▶ **What you are asked to do**
Could you retype, exactly as written, every line from the top of the records through the line that contains "POT1: 5k (GND, VIN, wiper"?
(Data to use)
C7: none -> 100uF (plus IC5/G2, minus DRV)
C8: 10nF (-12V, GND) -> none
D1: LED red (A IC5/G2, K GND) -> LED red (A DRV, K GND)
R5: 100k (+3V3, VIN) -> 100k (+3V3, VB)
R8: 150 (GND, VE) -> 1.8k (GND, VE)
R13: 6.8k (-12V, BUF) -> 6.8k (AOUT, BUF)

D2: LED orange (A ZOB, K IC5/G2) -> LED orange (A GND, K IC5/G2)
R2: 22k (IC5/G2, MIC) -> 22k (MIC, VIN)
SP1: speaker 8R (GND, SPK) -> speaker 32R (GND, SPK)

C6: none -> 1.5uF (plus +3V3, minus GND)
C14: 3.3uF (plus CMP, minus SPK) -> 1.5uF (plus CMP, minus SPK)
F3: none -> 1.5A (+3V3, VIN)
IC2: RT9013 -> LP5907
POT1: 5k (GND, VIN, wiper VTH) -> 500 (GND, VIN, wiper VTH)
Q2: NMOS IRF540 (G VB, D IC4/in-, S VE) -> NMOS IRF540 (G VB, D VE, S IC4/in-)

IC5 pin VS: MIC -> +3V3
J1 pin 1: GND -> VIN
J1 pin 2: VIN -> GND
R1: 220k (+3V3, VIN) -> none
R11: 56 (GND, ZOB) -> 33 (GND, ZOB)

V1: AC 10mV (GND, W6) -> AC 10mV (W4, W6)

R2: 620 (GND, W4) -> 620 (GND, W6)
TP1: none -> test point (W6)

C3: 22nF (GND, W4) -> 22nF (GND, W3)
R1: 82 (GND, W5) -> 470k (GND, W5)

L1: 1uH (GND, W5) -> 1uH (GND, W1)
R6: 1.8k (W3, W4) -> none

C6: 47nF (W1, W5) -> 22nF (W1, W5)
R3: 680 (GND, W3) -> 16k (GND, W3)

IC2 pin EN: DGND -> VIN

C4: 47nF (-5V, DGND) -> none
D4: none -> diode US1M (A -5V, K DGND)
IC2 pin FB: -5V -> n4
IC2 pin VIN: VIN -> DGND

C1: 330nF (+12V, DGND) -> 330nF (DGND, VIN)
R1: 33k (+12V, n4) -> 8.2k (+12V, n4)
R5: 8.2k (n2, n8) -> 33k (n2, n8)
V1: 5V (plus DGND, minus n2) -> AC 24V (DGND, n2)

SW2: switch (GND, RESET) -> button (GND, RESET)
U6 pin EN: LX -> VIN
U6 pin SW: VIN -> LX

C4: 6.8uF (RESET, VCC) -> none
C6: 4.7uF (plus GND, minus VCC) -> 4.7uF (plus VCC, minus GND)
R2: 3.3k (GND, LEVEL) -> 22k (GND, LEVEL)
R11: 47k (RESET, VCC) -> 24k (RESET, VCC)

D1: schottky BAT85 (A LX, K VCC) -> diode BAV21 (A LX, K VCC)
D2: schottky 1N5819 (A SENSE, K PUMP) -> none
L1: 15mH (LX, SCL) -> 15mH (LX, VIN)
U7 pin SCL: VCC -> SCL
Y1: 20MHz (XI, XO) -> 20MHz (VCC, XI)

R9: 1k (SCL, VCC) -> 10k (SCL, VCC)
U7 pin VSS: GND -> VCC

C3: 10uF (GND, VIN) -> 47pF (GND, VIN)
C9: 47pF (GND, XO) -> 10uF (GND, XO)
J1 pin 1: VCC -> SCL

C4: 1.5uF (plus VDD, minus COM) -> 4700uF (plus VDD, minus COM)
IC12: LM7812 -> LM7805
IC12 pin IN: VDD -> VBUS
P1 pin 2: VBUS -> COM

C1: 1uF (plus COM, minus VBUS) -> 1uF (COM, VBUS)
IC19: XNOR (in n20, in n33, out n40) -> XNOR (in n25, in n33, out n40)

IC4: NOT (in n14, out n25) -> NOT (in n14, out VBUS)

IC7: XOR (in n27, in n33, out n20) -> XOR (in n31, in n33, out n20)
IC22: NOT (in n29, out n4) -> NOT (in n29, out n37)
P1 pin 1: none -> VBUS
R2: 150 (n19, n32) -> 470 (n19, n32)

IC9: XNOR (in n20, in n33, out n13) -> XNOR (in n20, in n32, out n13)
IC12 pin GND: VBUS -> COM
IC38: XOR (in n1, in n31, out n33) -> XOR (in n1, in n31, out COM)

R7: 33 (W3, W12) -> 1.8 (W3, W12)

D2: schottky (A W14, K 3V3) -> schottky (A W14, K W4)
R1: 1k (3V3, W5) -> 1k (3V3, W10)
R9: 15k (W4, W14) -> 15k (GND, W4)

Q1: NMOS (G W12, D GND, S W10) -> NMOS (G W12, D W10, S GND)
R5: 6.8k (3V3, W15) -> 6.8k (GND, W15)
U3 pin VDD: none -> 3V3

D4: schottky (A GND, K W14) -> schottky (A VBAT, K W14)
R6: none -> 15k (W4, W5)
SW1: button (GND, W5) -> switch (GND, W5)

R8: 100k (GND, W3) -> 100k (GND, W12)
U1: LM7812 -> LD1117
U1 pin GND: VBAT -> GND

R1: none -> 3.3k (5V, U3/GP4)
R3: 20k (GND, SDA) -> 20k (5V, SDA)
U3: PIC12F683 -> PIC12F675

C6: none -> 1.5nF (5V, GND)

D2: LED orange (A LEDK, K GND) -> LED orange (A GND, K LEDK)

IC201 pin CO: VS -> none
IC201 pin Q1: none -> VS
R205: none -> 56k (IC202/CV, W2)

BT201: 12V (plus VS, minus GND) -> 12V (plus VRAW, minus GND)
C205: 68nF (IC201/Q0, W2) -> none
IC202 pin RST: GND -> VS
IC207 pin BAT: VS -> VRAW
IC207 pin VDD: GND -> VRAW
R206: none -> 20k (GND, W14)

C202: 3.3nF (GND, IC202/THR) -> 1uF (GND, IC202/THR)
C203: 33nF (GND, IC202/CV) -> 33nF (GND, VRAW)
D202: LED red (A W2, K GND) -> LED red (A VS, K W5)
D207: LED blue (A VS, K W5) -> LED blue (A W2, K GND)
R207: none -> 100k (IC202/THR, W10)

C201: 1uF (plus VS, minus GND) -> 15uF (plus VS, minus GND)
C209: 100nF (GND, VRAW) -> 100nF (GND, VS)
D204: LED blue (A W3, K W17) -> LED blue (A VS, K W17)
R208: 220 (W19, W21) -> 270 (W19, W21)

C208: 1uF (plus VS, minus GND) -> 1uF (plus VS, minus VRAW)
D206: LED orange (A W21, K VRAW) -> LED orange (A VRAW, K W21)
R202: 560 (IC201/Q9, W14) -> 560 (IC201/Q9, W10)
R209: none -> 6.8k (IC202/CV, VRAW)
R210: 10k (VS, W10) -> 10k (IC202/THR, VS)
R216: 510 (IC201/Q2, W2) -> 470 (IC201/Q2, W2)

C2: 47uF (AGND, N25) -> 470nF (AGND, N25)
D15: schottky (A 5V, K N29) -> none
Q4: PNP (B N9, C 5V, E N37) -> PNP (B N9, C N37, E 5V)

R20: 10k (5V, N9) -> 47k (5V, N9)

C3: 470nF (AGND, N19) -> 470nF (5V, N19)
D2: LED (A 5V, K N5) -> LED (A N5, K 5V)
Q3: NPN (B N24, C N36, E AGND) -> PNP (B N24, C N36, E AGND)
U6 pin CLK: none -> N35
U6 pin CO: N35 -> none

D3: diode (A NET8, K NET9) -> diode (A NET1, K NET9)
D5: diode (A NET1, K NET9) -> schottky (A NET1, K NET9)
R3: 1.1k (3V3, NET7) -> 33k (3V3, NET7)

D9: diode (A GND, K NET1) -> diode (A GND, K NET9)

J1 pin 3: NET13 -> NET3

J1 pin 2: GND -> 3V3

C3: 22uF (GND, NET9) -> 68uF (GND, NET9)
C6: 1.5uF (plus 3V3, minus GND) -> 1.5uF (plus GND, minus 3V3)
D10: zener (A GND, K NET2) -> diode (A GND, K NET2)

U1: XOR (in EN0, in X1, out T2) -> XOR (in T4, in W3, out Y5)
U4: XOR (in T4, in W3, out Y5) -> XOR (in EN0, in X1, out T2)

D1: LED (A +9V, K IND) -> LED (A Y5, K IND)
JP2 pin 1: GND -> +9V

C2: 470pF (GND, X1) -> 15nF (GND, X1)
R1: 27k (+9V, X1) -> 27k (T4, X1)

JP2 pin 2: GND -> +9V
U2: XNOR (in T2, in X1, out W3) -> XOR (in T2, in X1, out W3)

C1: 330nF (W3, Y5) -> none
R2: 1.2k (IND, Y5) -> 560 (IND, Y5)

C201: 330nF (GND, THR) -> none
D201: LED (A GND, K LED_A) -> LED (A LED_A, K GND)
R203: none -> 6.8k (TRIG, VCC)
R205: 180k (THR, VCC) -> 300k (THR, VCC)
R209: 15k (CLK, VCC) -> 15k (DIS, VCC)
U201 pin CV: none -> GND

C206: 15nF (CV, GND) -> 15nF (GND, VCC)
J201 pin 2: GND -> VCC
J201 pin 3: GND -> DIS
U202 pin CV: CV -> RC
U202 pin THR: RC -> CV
(End Data to use)
▶ **Result**
C7: none -> 100uF (plus IC5/G2, minus DRV)
C8: 10nF (-12V, GND) -> none
D1: LED red (A IC5/G2, K GND) -> LED red (A DRV, K GND)
R5: 100k (+3V3, VIN) -> 100k (+3V3, VB)
R8: 150 (GND, VE) -> 1.8k (GND, VE)
R13: 6.8k (-12V, BUF) -> 6.8k (AOUT, BUF)

D2: LED orange (A ZOB, K IC5/G2) -> LED orange (A GND, K IC5/G2)
R2: 22k (IC5/G2, MIC) -> 22k (MIC, VIN)
SP1: speaker 8R (GND, SPK) -> speaker 32R (GND, SPK)

C6: none -> 1.5uF (plus +3V3, minus GND)
C14: 3.3uF (plus CMP, minus SPK) -> 1.5uF (plus CMP, minus SPK)
F3: none -> 1.5A (+3V3, VIN)
IC2: RT9013 -> LP5907
POT1: 5k (GND, VIN, wiper VTH) -> 500 (GND, VIN, wiper VTH)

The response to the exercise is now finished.